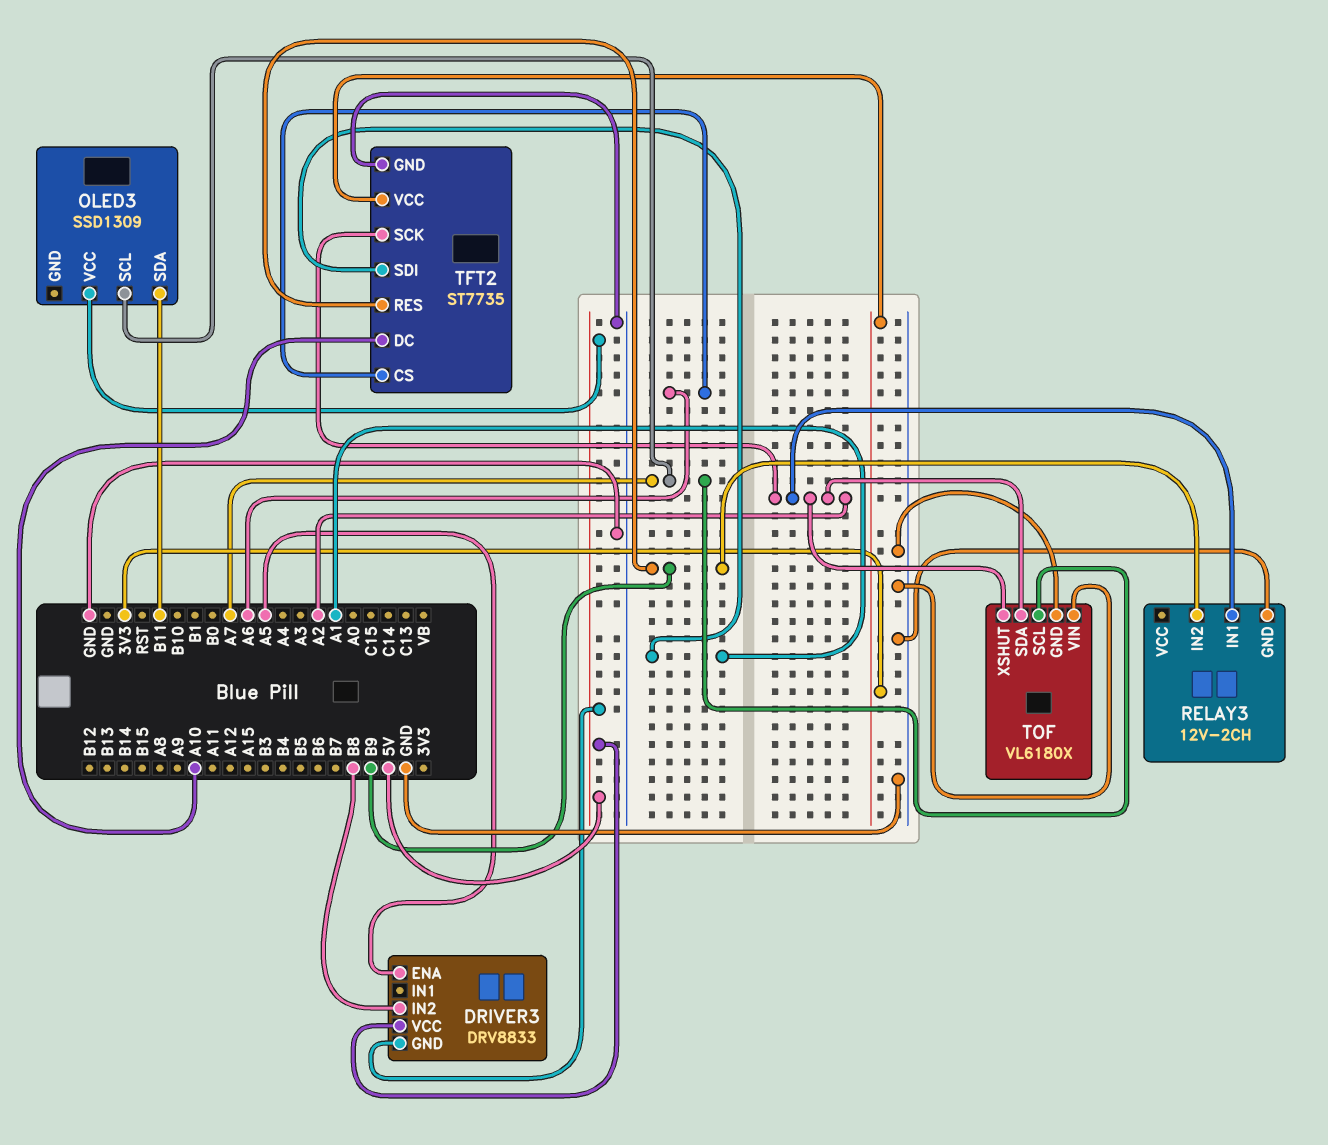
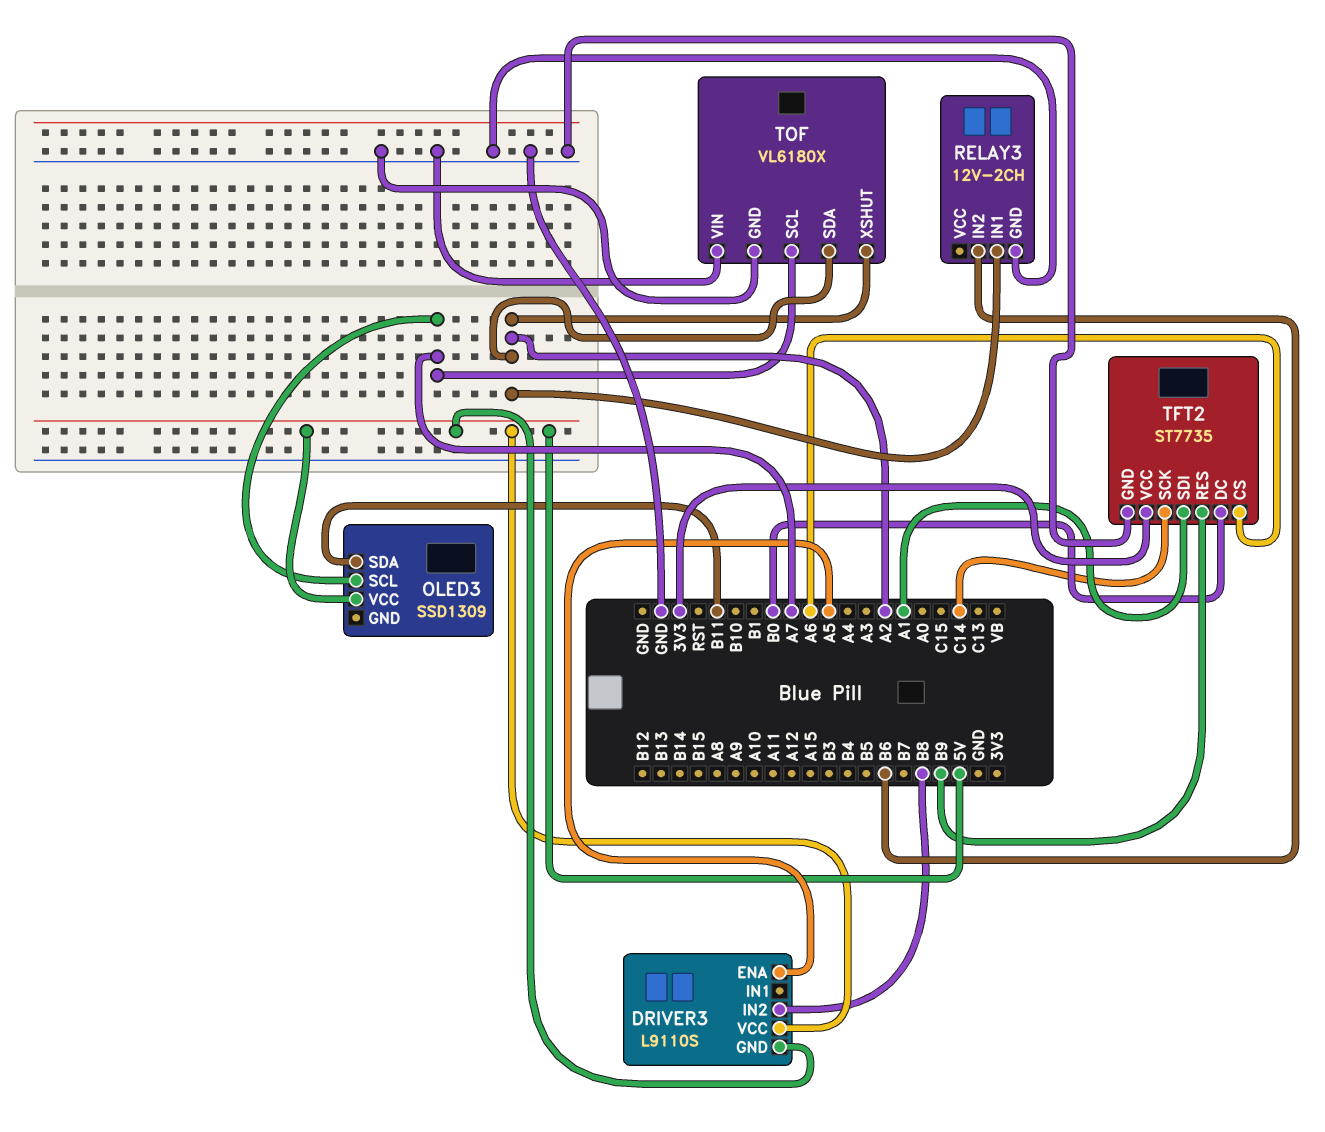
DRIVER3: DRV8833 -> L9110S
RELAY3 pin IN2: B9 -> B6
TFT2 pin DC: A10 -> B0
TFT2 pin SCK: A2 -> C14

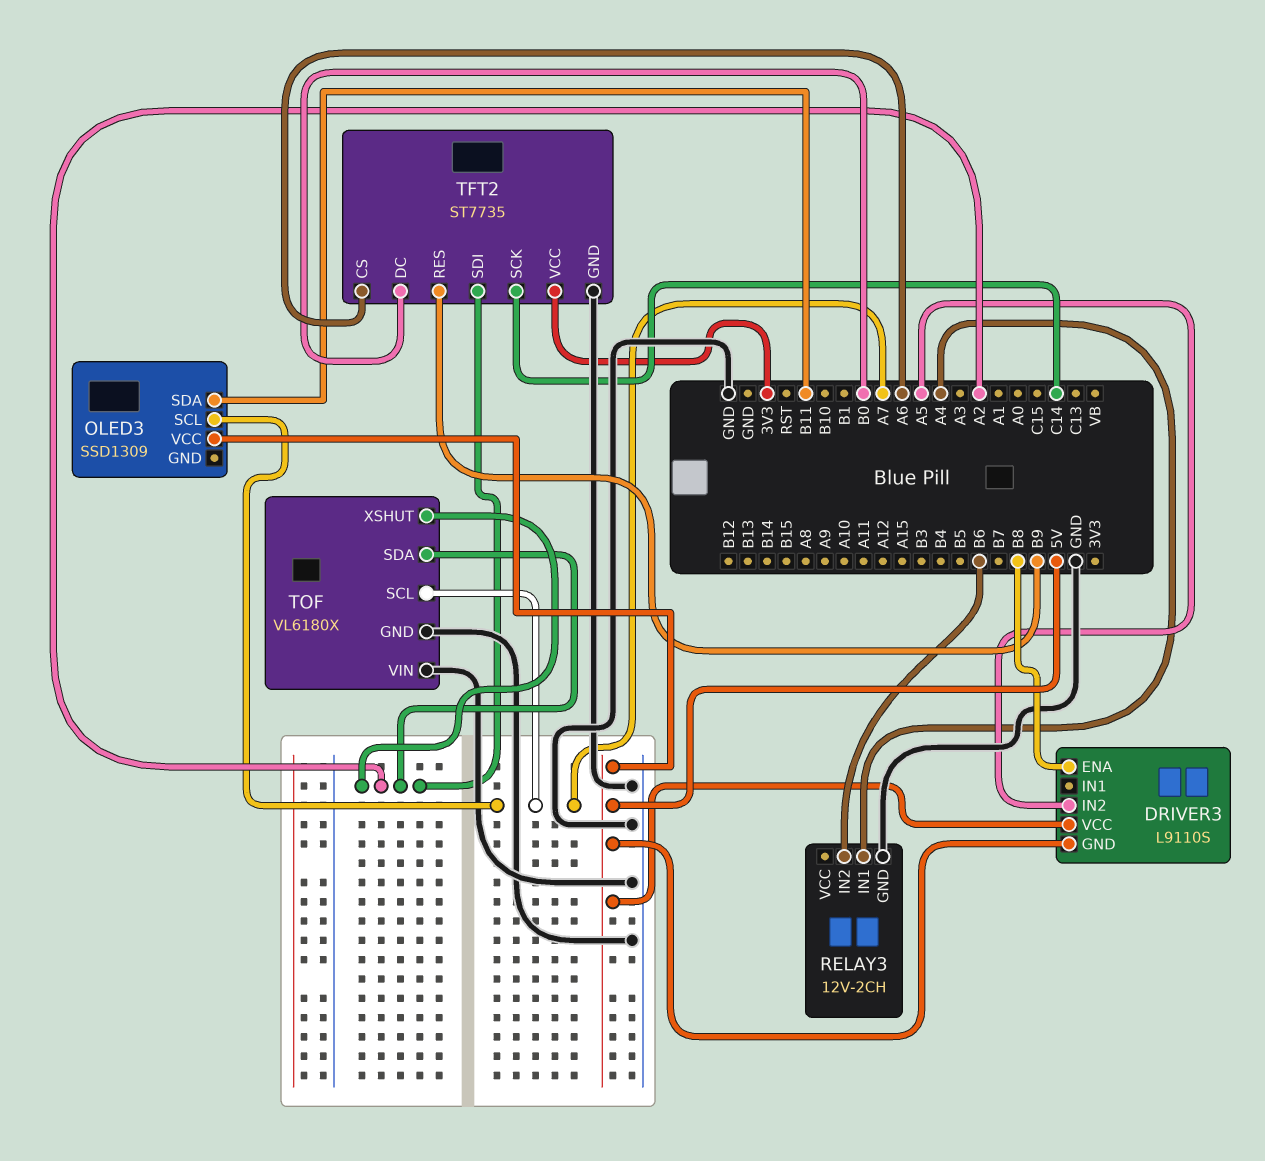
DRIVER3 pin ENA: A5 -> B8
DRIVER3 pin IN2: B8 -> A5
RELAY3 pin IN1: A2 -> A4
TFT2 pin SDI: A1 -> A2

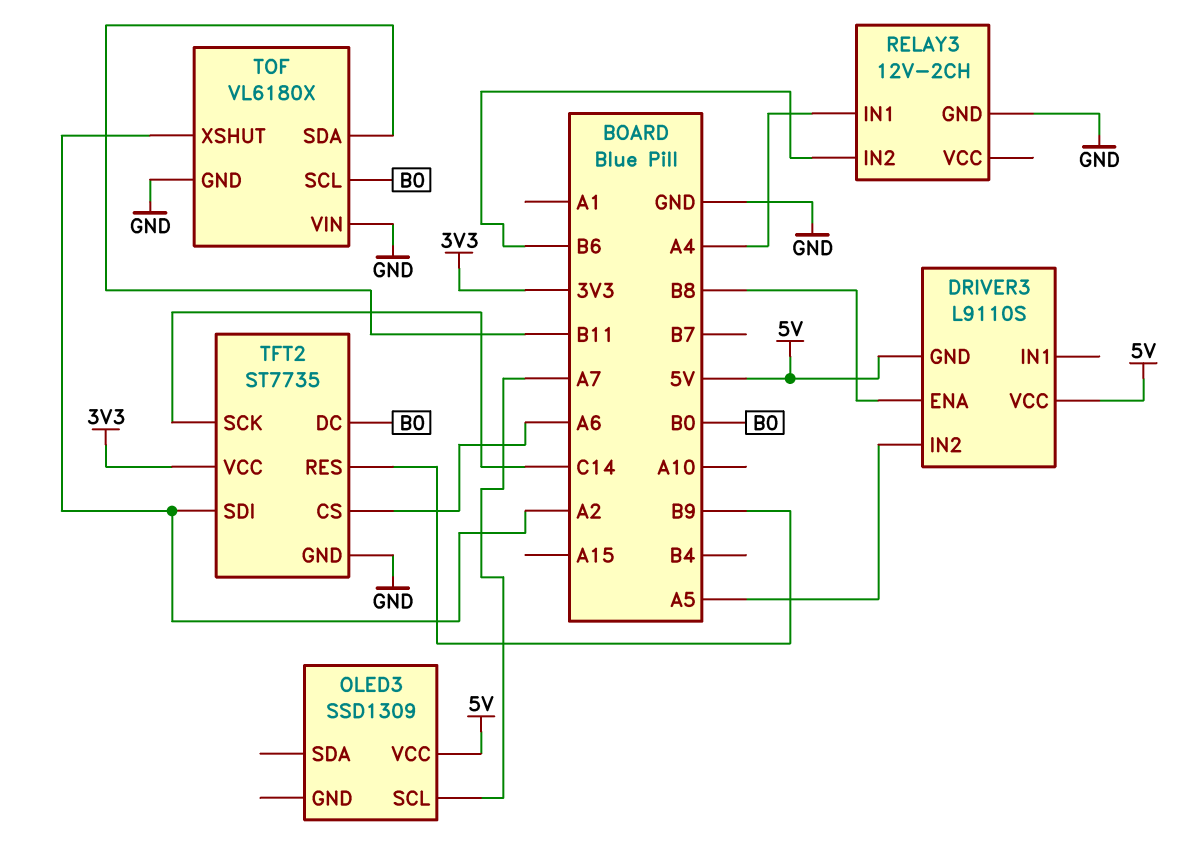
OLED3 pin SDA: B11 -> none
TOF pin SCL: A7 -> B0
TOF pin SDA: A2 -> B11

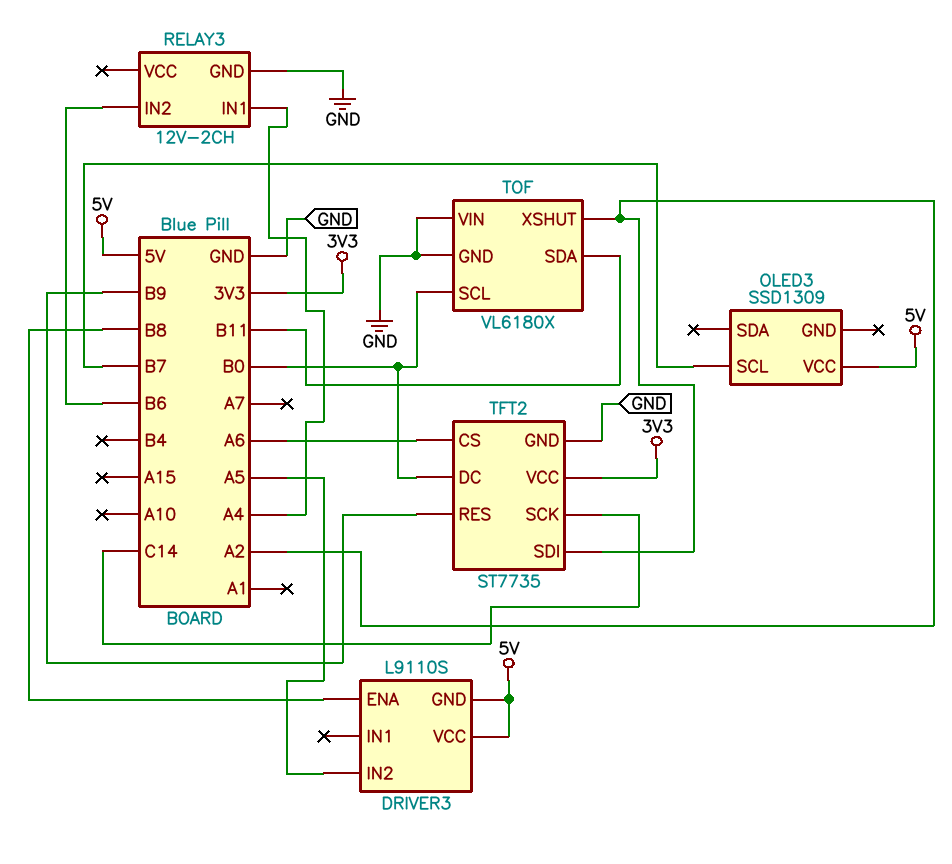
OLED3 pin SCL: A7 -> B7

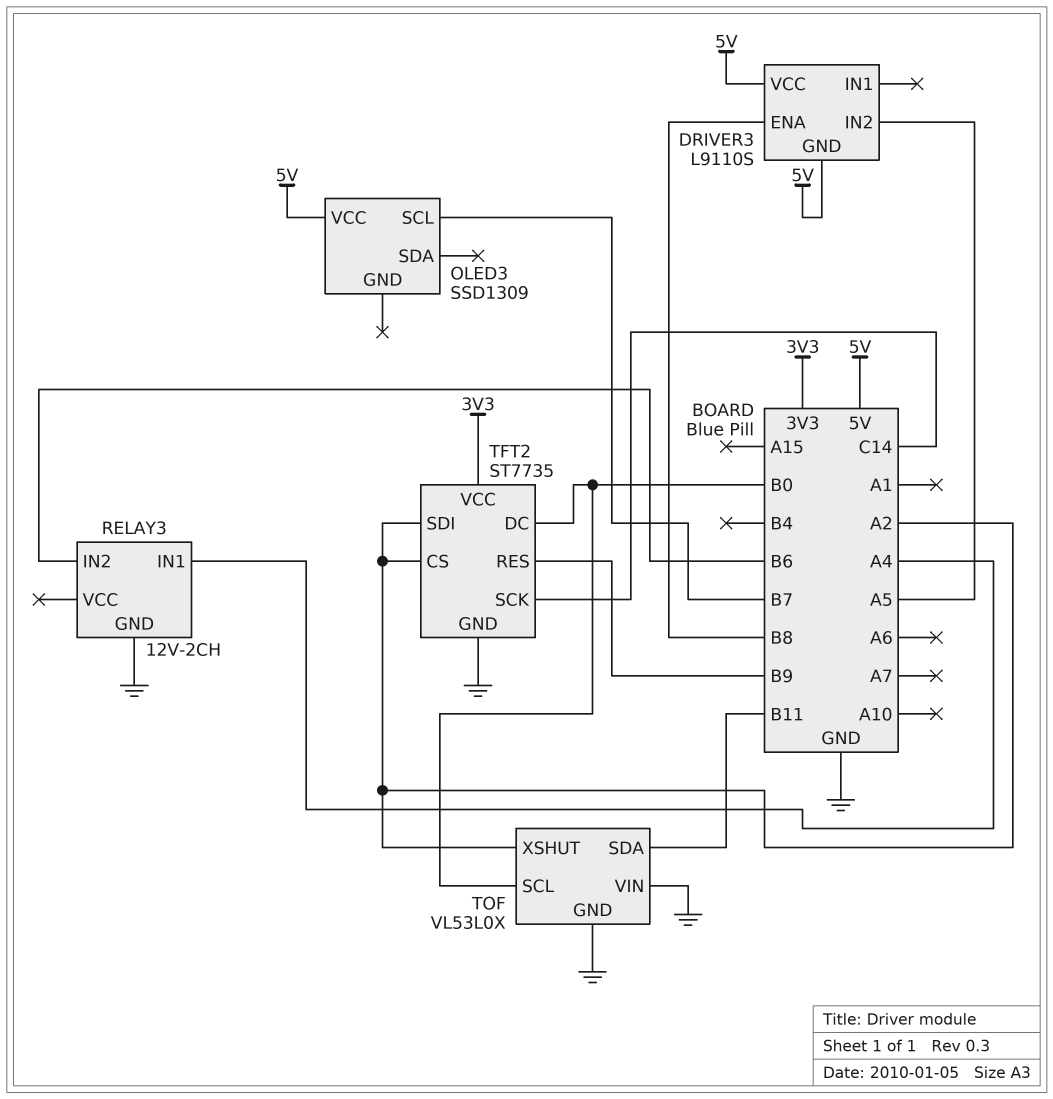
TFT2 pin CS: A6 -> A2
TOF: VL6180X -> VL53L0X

+ + + + +

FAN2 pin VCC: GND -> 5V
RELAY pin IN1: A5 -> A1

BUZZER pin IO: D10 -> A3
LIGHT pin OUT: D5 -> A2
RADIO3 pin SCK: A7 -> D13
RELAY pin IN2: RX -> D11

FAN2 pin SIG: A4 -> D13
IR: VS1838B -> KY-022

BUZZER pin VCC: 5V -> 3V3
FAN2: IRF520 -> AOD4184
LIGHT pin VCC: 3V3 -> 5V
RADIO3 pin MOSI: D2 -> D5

+ + + + +

## What is required
All that should be printed is the run of lines above from the one with "DRIVER3: DRV8833 -> L9110S" through the one with "TOF: VL6180X -> VL53L0X", both included, exactly as given, with pictures left out.

## Output of the task
DRIVER3: DRV8833 -> L9110S
RELAY3 pin IN2: B9 -> B6
TFT2 pin DC: A10 -> B0
TFT2 pin SCK: A2 -> C14

DRIVER3 pin ENA: A5 -> B8
DRIVER3 pin IN2: B8 -> A5
RELAY3 pin IN1: A2 -> A4
TFT2 pin SDI: A1 -> A2

OLED3 pin SDA: B11 -> none
TOF pin SCL: A7 -> B0
TOF pin SDA: A2 -> B11

OLED3 pin SCL: A7 -> B7

TFT2 pin CS: A6 -> A2
TOF: VL6180X -> VL53L0X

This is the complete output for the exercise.